(Beginning of Records for the task)
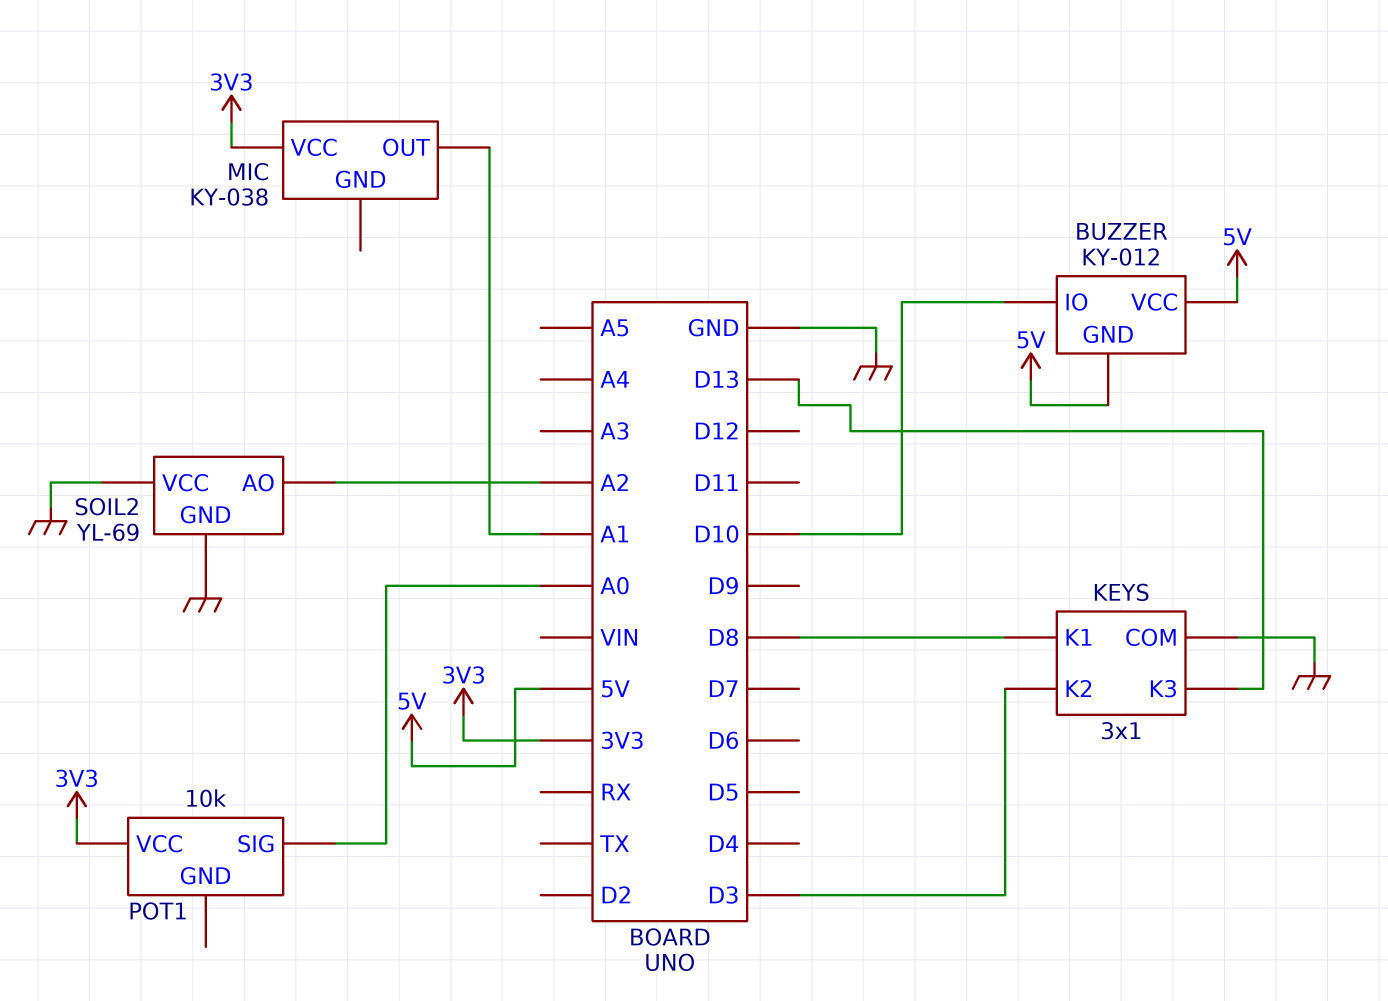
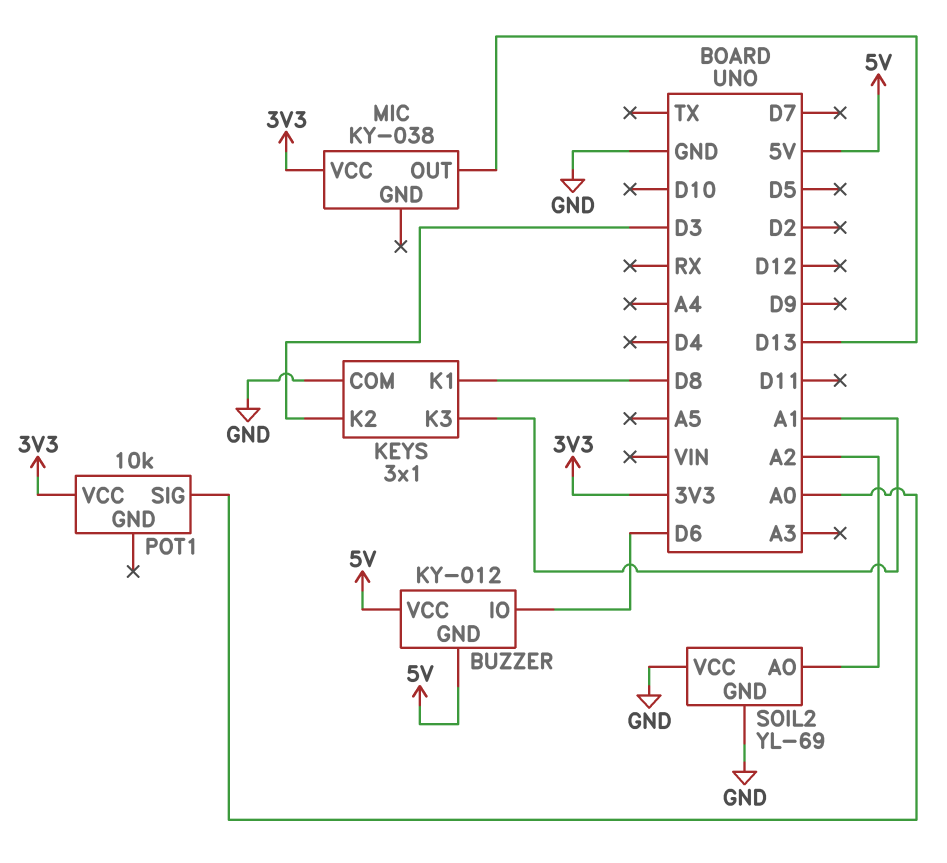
BUZZER pin IO: D10 -> D6
KEYS pin K3: D13 -> A1
MIC pin OUT: A1 -> D13

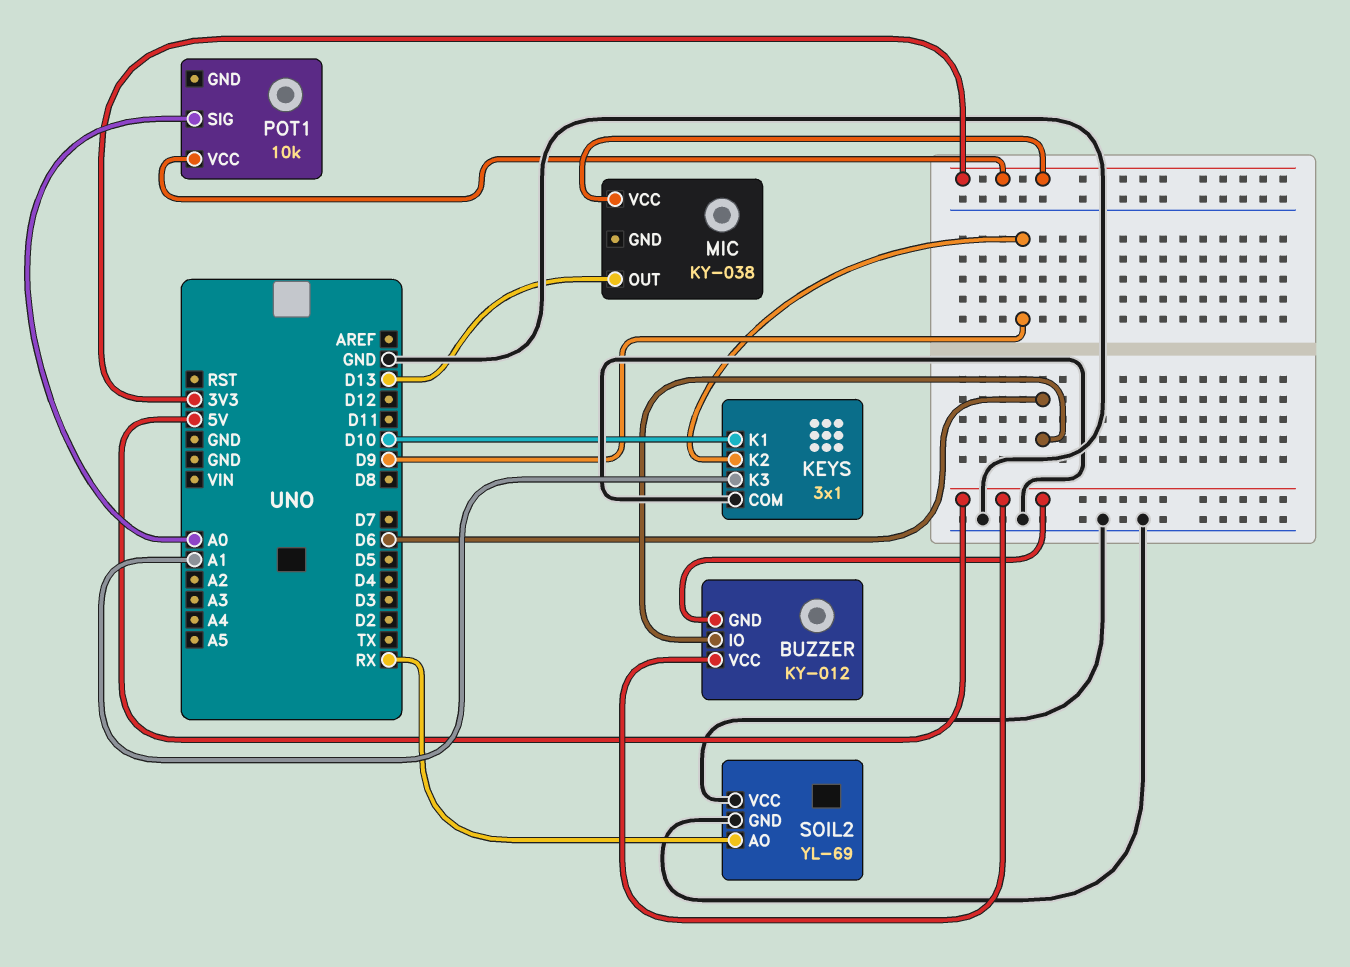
KEYS pin K1: D8 -> D10
KEYS pin K2: D3 -> D9
SOIL2 pin AO: A2 -> RX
(End of Records for the task)
Task prompt:
All entries must come back exactly as written, though without their pictures.

Answer to this exercise:
BUZZER pin IO: D10 -> D6
KEYS pin K3: D13 -> A1
MIC pin OUT: A1 -> D13

KEYS pin K1: D8 -> D10
KEYS pin K2: D3 -> D9
SOIL2 pin AO: A2 -> RX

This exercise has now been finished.